(Data excerpts)
= = =

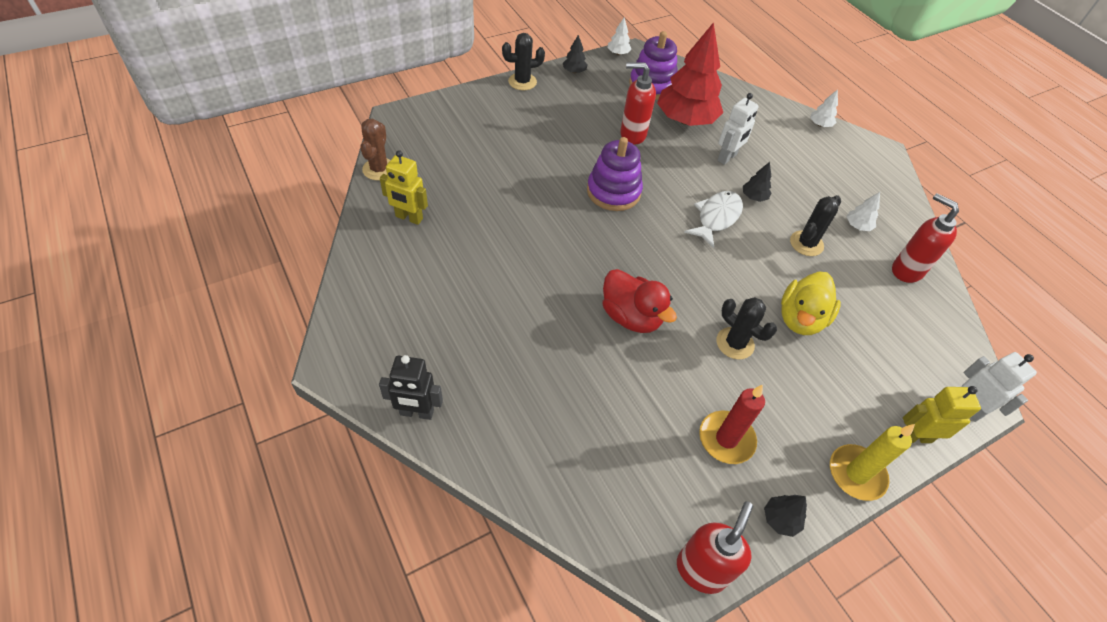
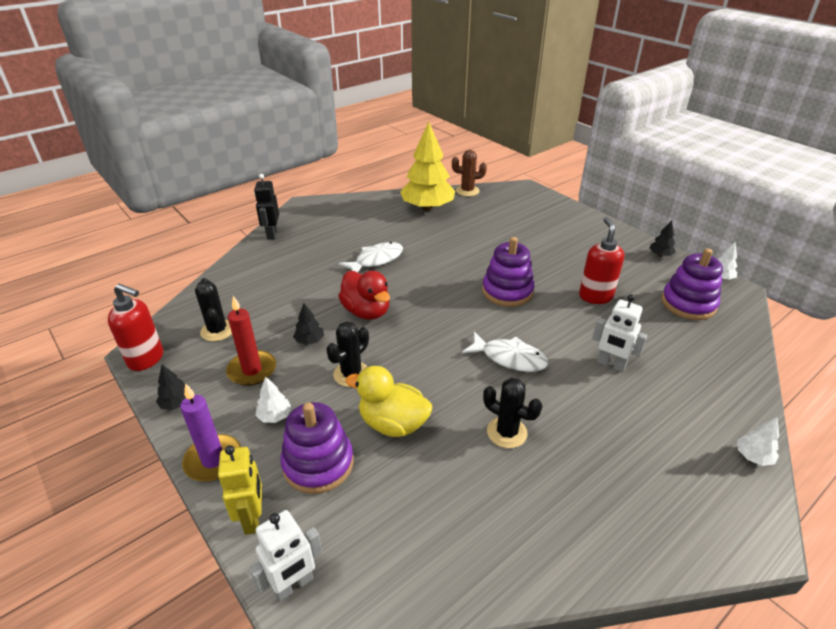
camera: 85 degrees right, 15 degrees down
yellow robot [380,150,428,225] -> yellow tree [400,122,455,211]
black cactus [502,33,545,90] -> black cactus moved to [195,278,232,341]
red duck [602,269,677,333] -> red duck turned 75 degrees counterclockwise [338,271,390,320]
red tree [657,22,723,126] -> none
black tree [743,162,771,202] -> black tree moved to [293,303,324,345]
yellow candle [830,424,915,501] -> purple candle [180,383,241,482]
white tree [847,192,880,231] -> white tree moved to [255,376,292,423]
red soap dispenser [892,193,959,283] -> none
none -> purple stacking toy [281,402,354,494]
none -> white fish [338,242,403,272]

= = =

If a line in the entries above contains "yellow", include it in the count, then report only the total.

2